== Exercise ==
Please restate the records below word for word, leaving out every picture.

[Spatial change descriptions]
- Opening Delimiter -

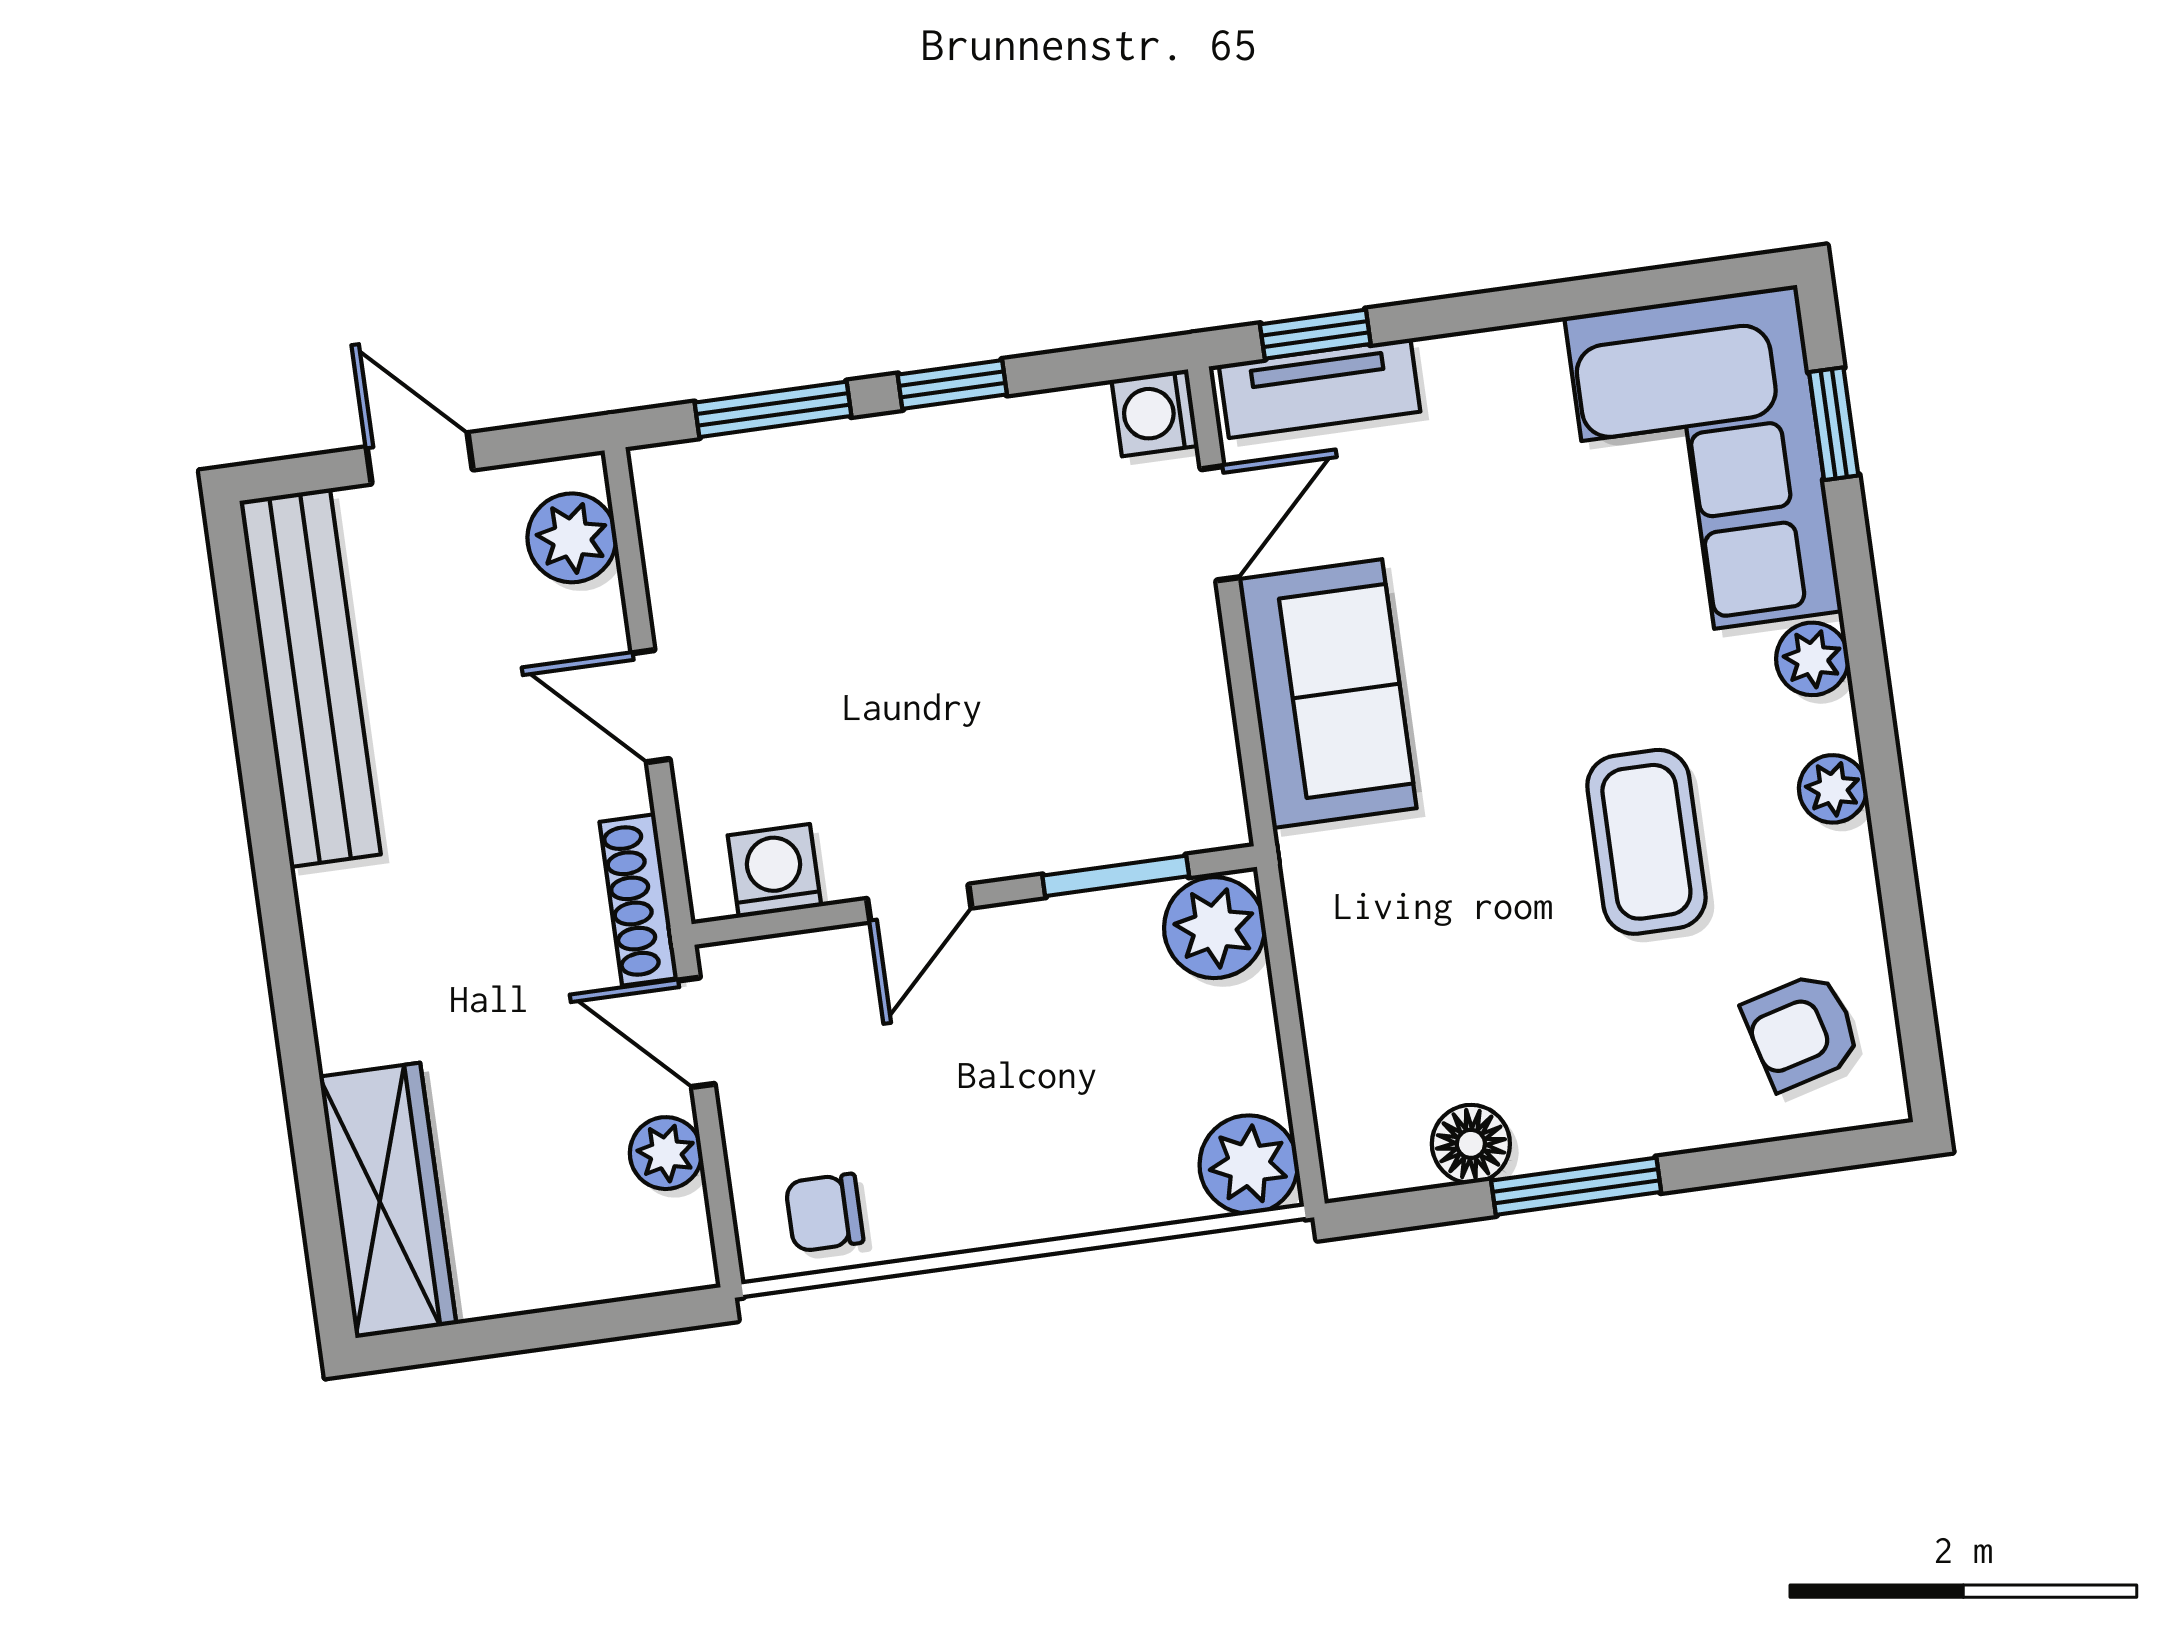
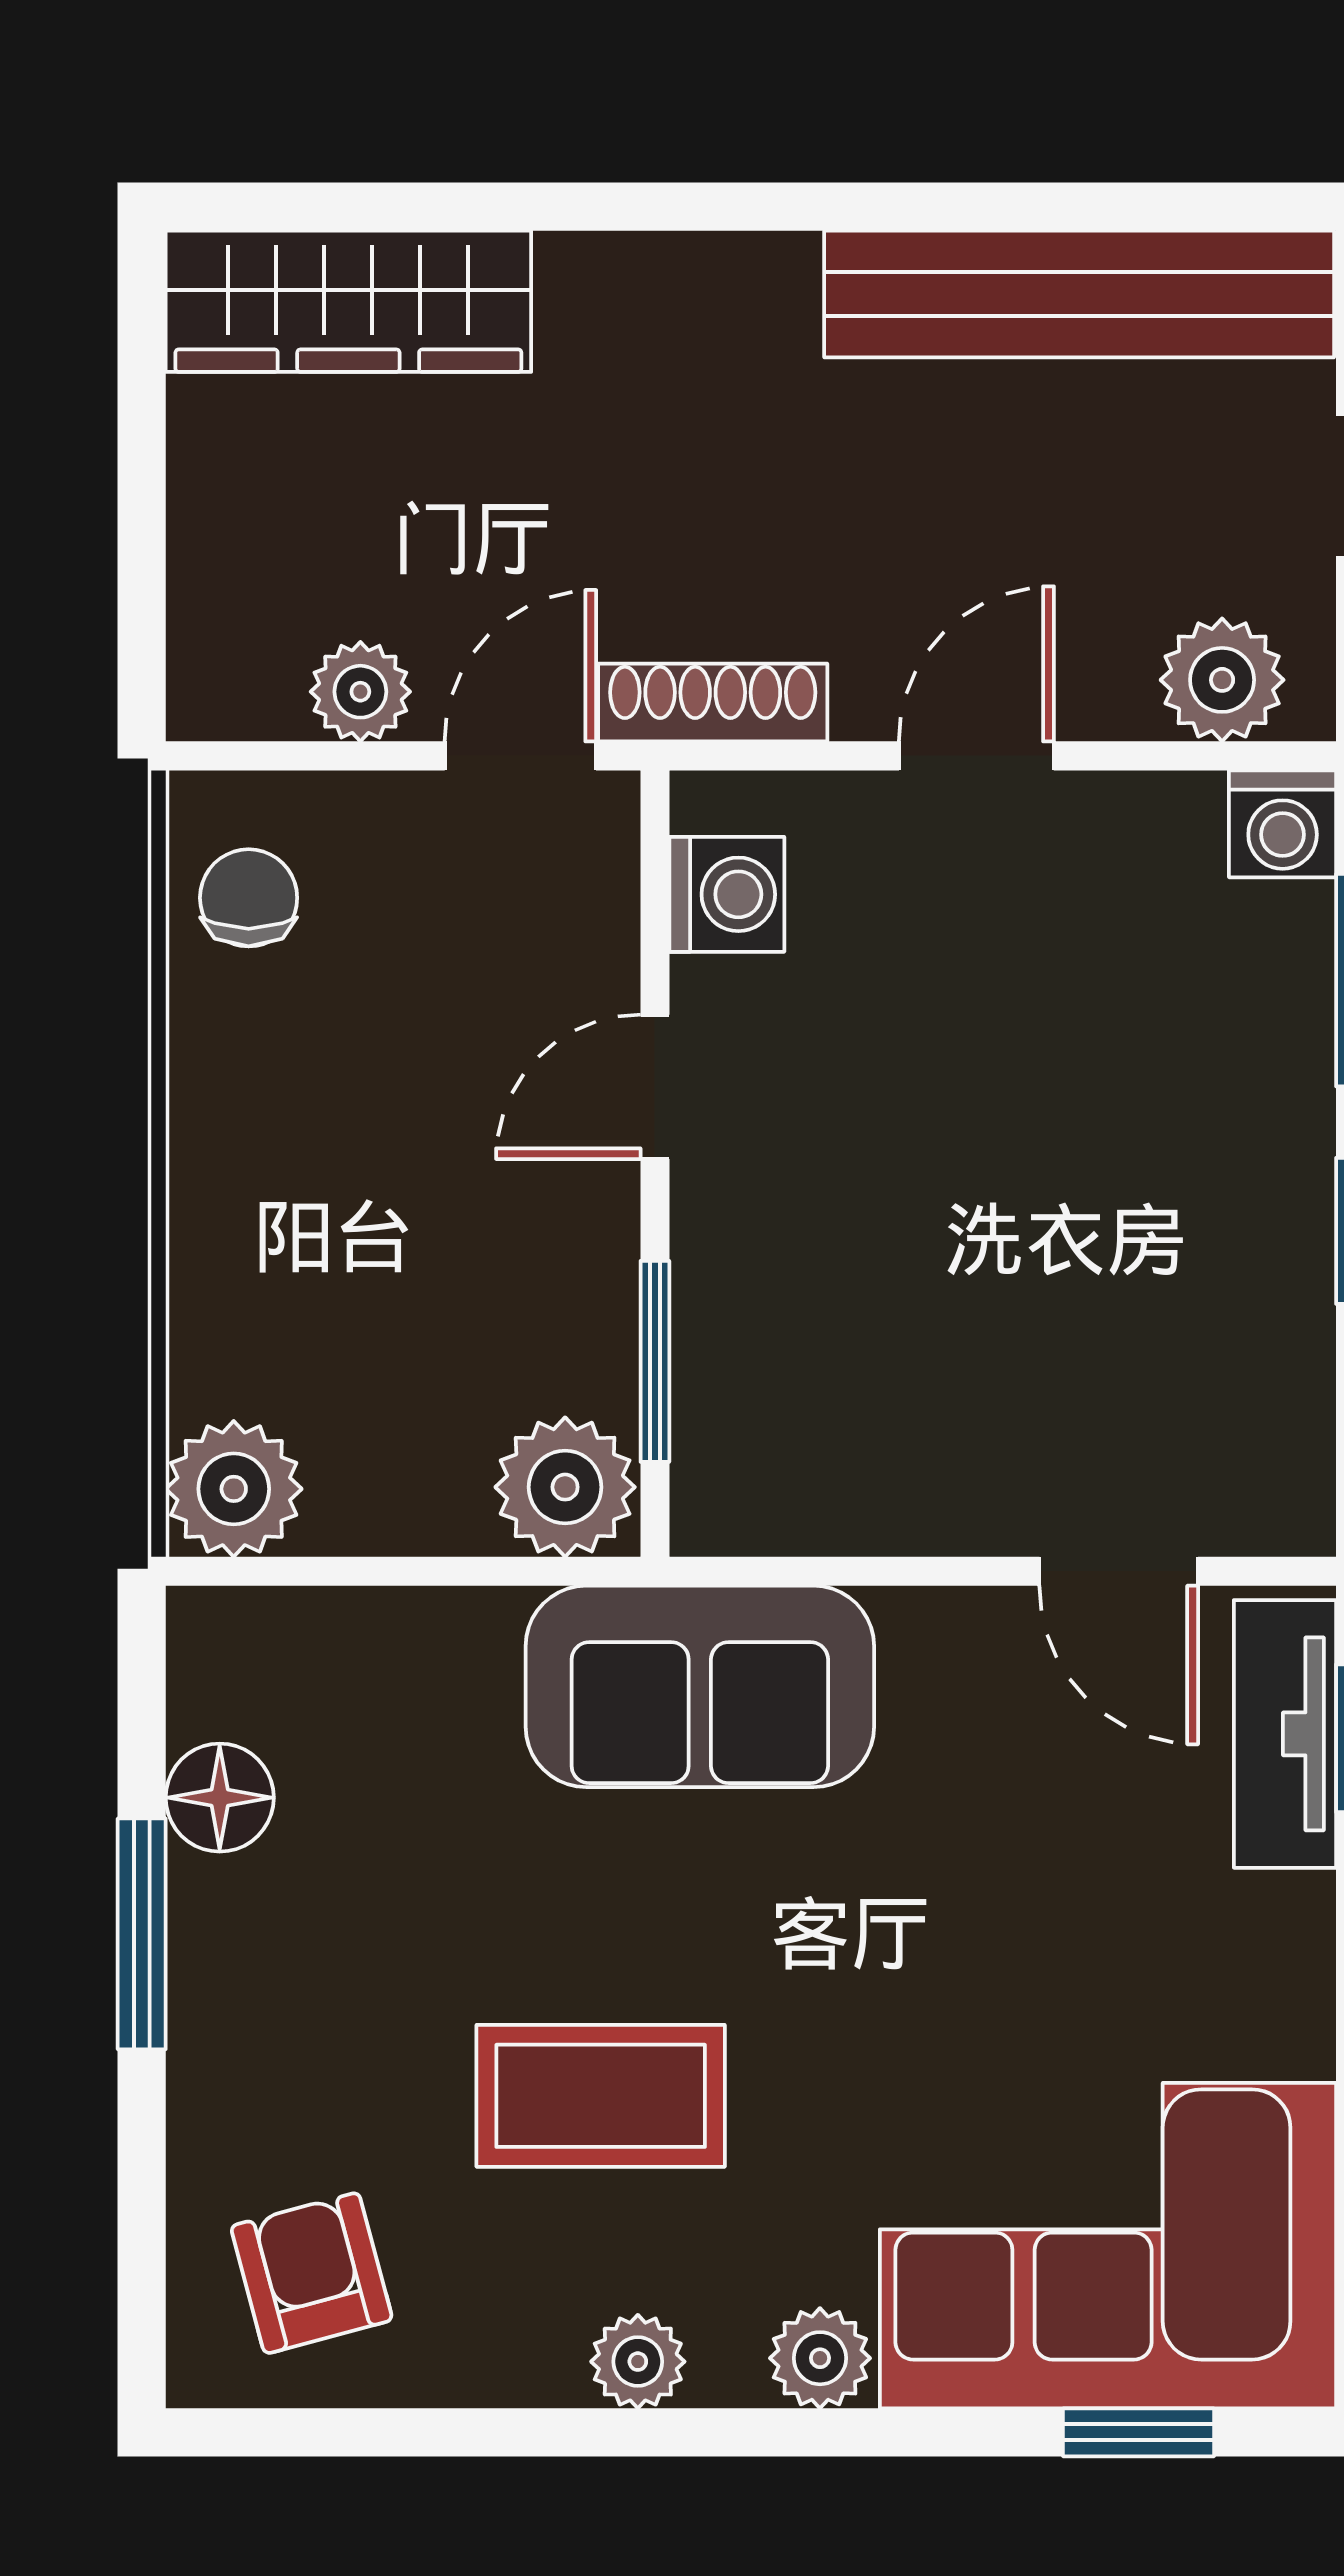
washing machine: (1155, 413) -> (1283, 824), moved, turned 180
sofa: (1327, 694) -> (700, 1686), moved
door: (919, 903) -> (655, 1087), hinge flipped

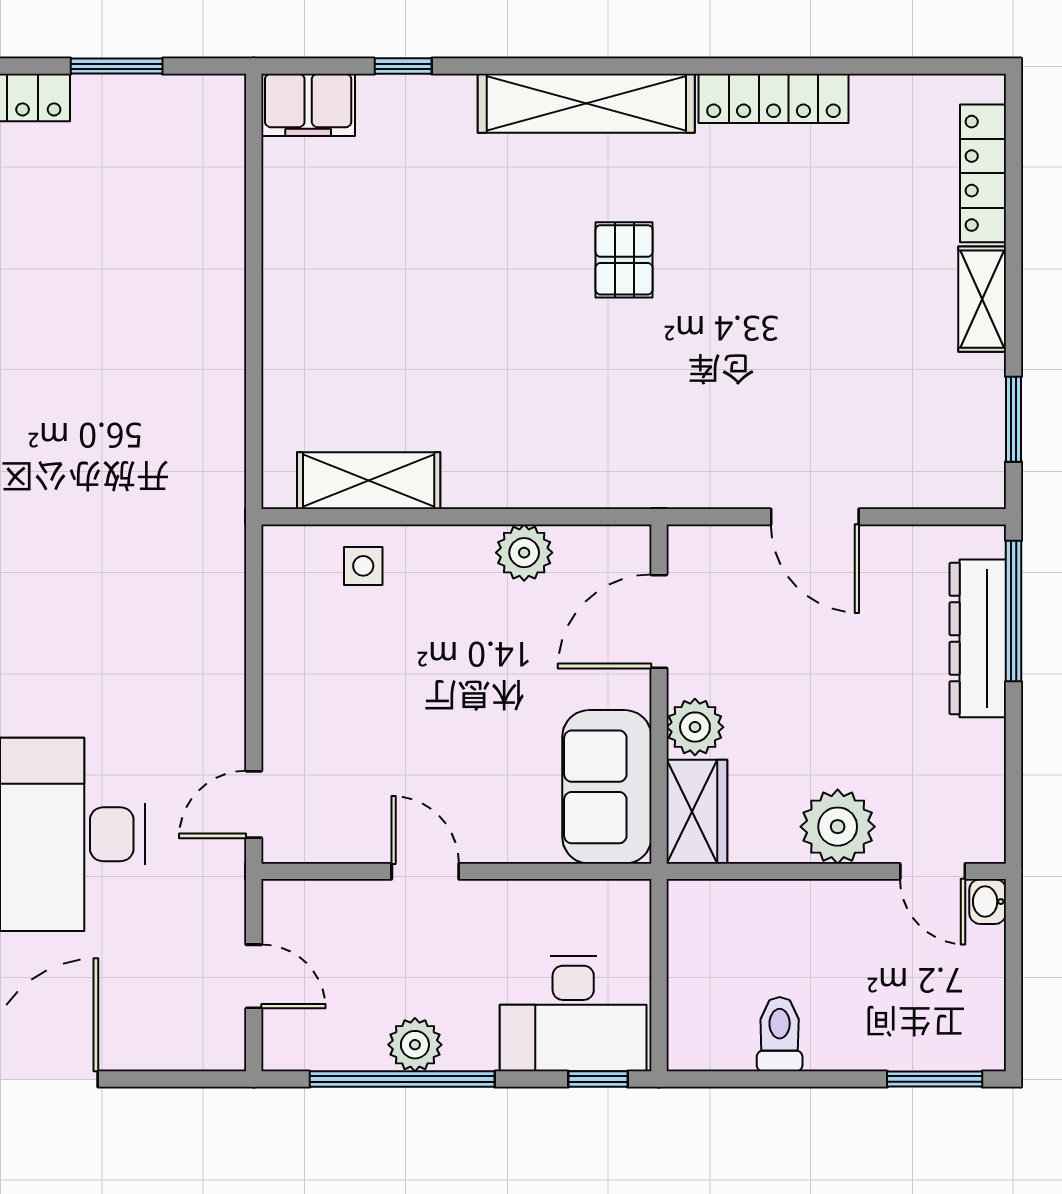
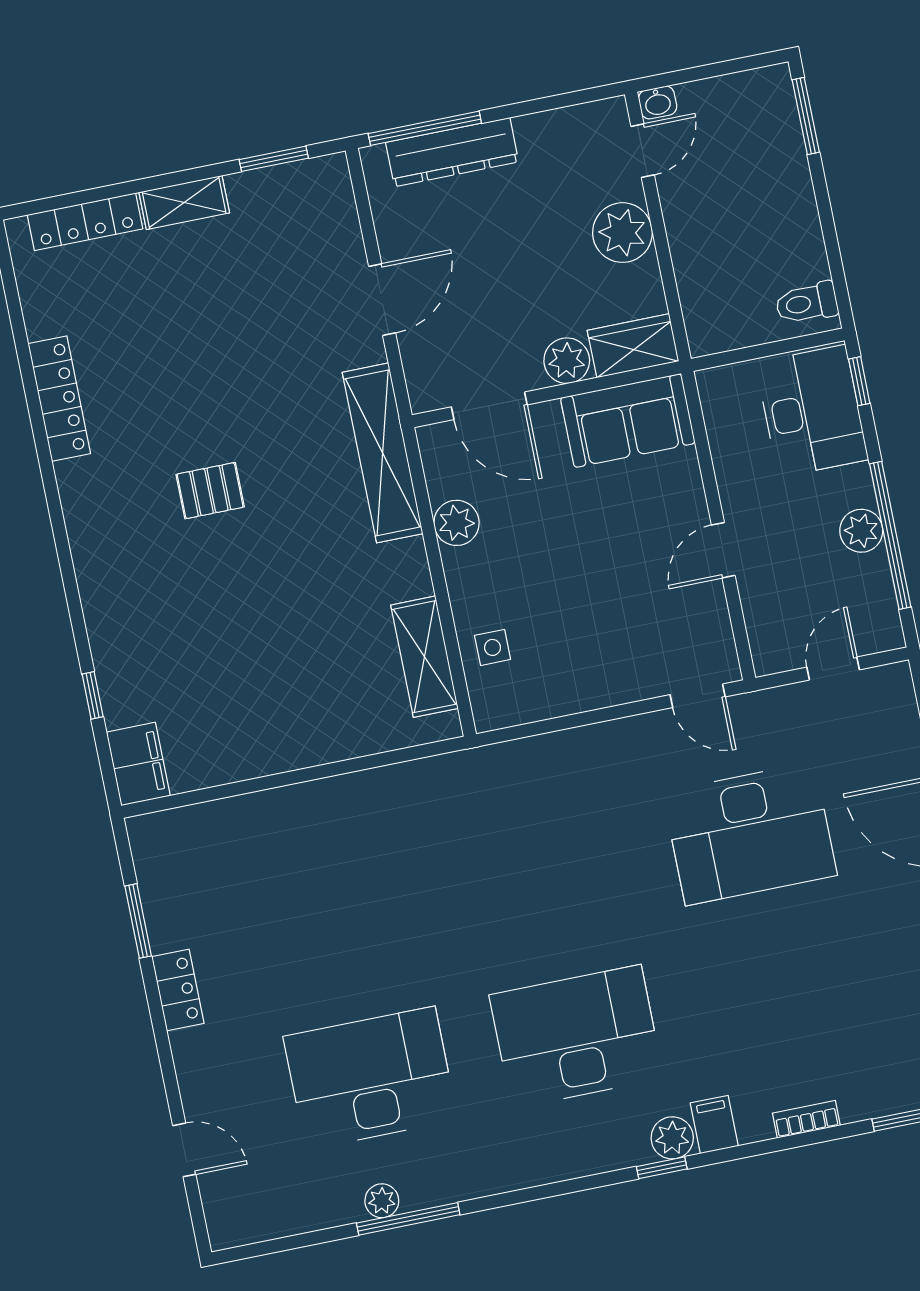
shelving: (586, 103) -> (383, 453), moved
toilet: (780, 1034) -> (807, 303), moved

- Closing Delimiter -

== Your response ==
washing machine: (1155, 413) -> (1283, 824), moved, turned 180
sofa: (1327, 694) -> (700, 1686), moved
door: (919, 903) -> (655, 1087), hinge flipped

shelving: (586, 103) -> (383, 453), moved
toilet: (780, 1034) -> (807, 303), moved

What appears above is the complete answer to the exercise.